Assignment
Each line from the one containing "[577, 337, 624, 417]" through the last line of the data below should be printed exactly, please, with any pictures omitted.

Stored dataset items:
——————
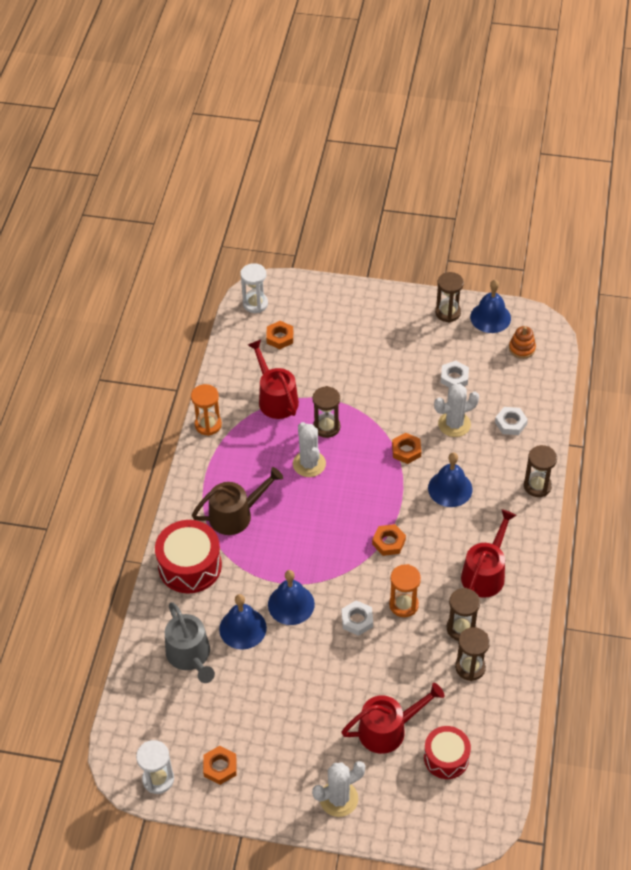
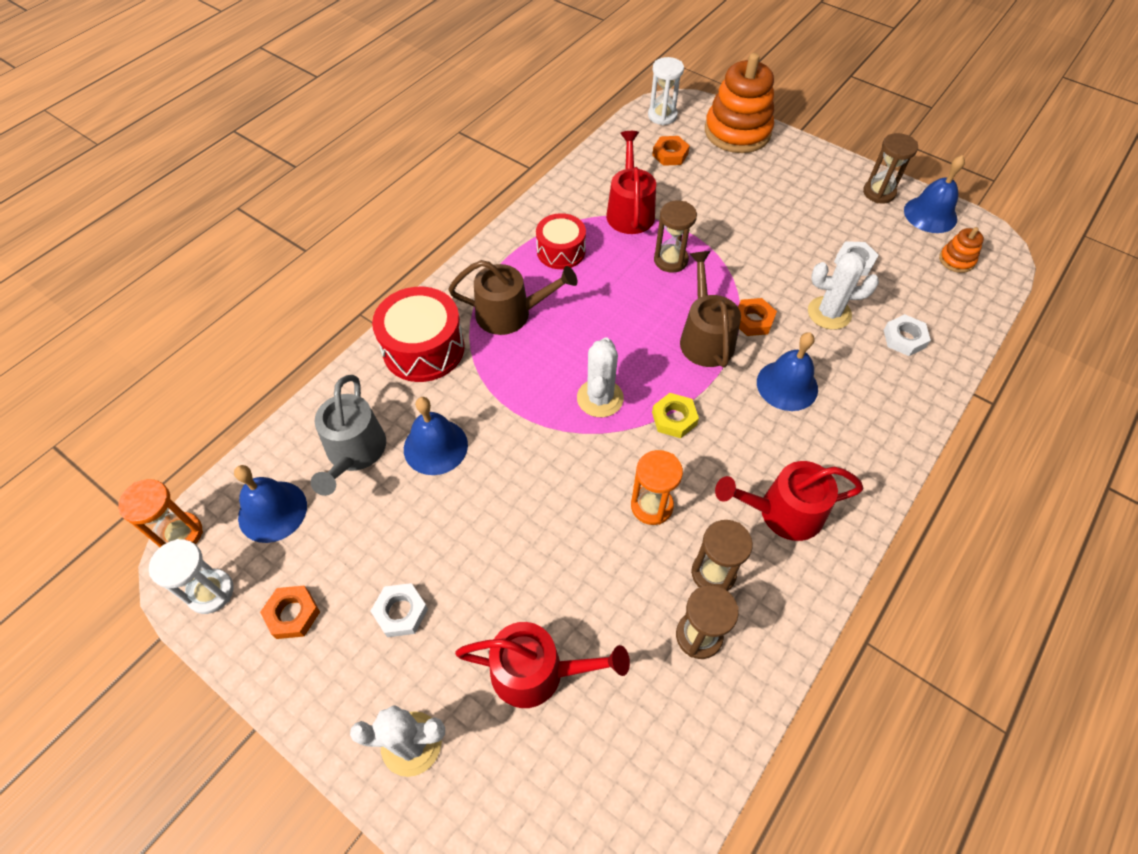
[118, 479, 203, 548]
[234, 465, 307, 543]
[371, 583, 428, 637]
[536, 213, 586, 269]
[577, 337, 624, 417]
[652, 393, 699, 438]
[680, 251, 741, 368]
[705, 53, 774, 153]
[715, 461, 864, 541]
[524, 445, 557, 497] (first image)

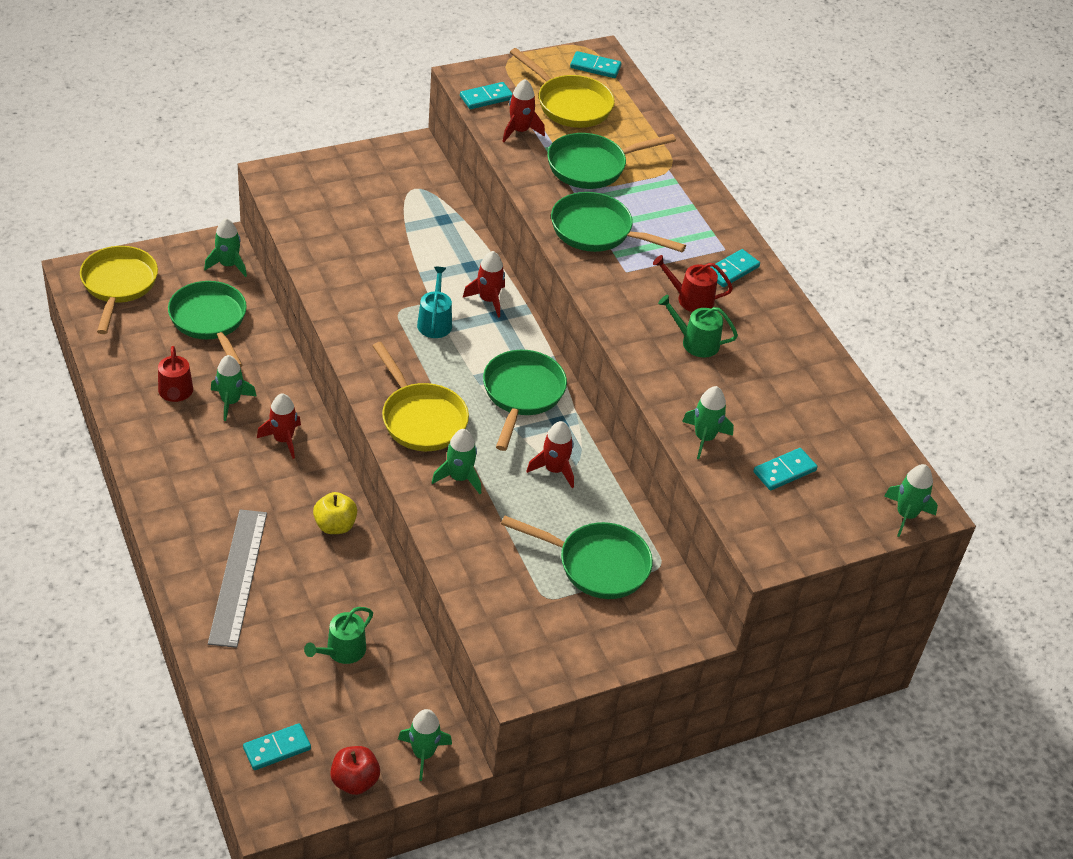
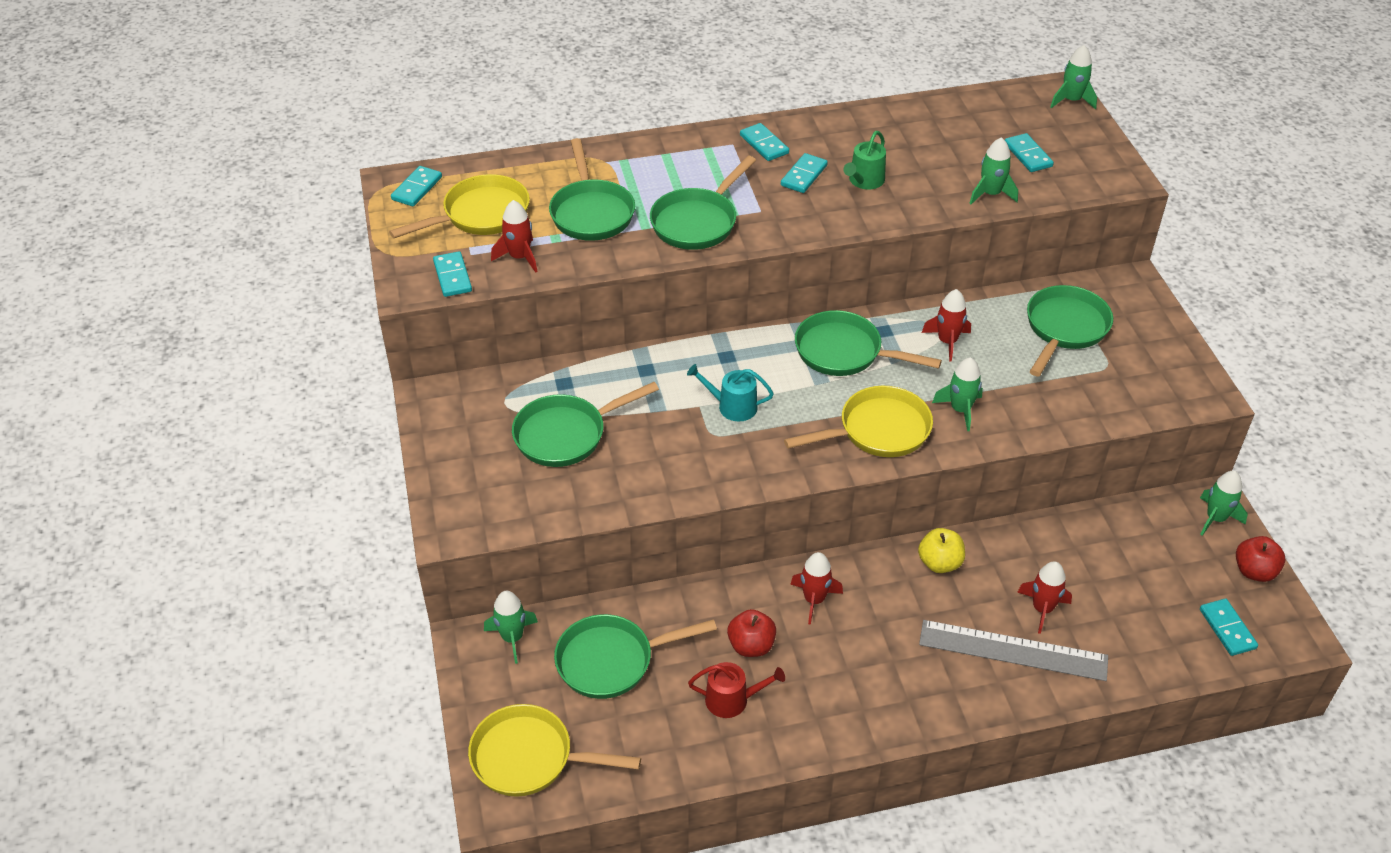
[512, 382, 659, 467]
[727, 609, 776, 657]
[781, 153, 828, 193]
[1017, 561, 1072, 634]
[304, 607, 373, 664] (first image)

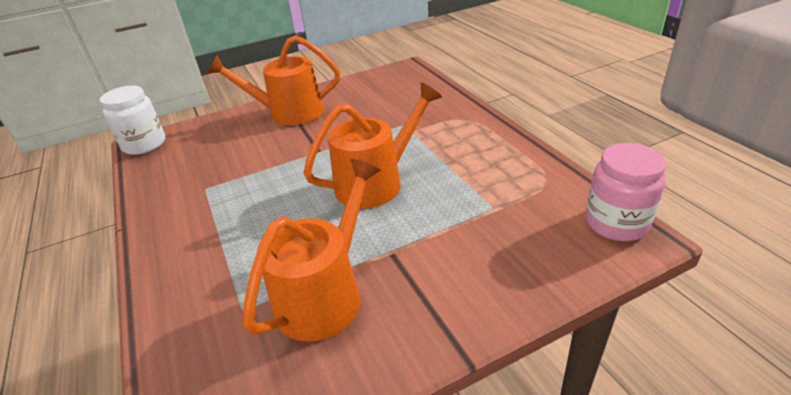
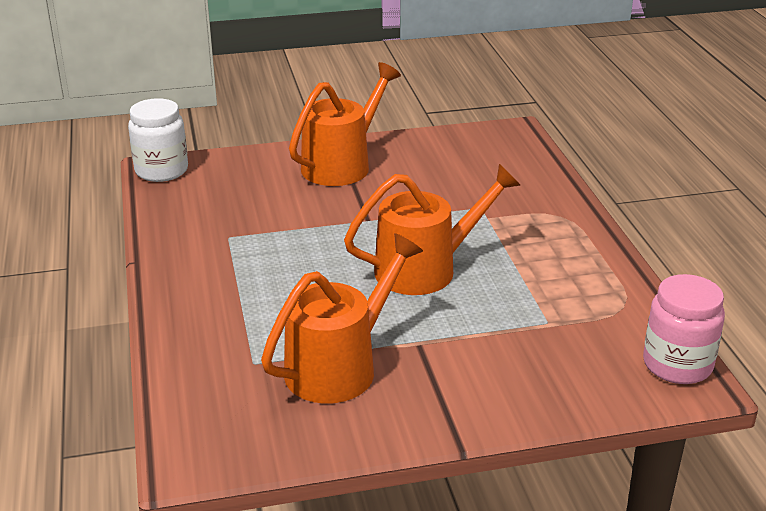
[289, 62, 401, 186]

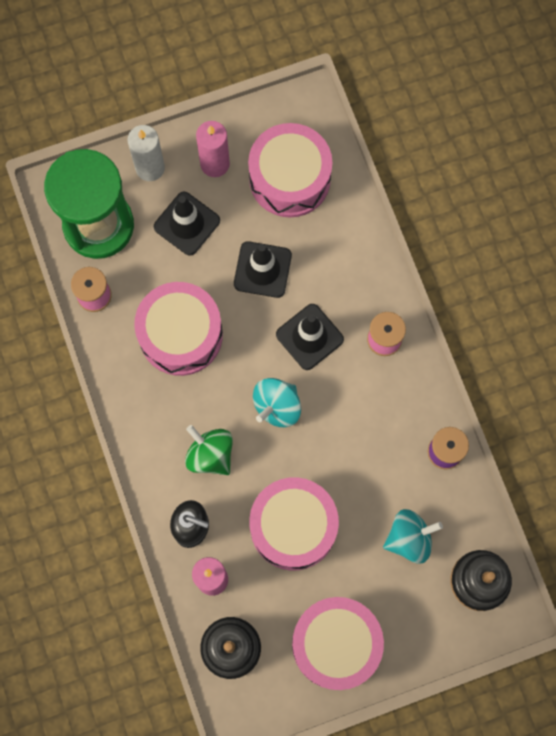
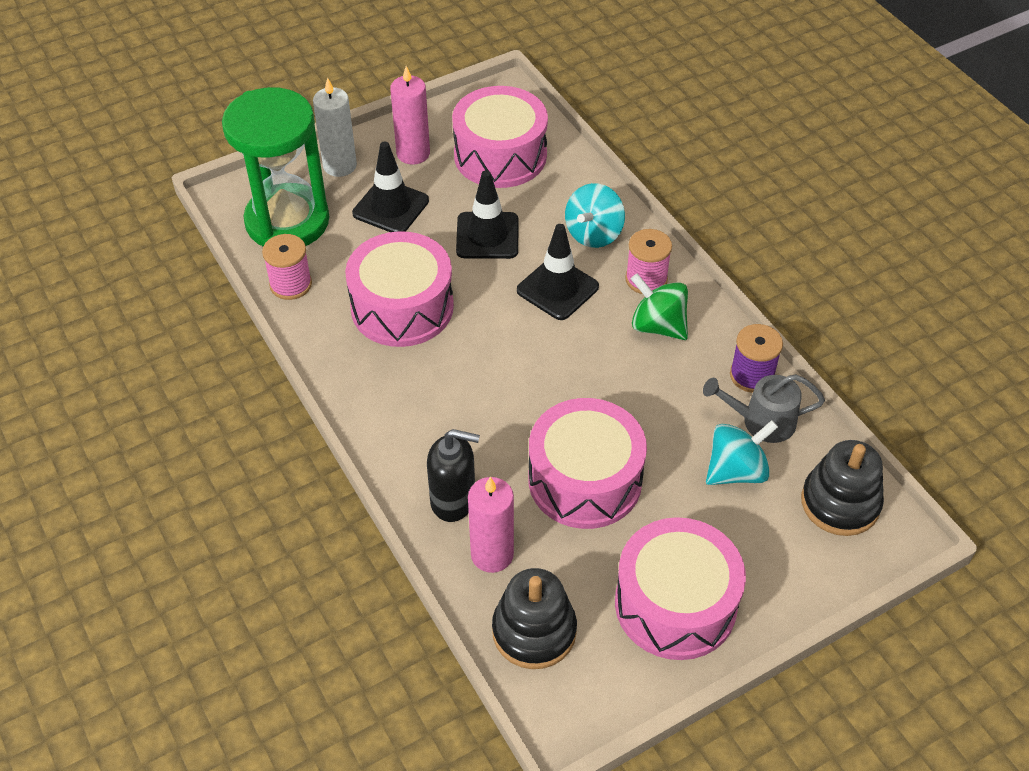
[565, 183, 625, 248]
[631, 273, 688, 340]
[703, 374, 825, 443]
——————
Output below
[577, 337, 624, 417]
[652, 393, 699, 438]
[680, 251, 741, 368]
[705, 53, 774, 153]
[715, 461, 864, 541]
[524, 445, 557, 497] (first image)

[512, 382, 659, 467]
[727, 609, 776, 657]
[781, 153, 828, 193]
[1017, 561, 1072, 634]
[304, 607, 373, 664] (first image)

[289, 62, 401, 186]

[565, 183, 625, 248]
[631, 273, 688, 340]
[703, 374, 825, 443]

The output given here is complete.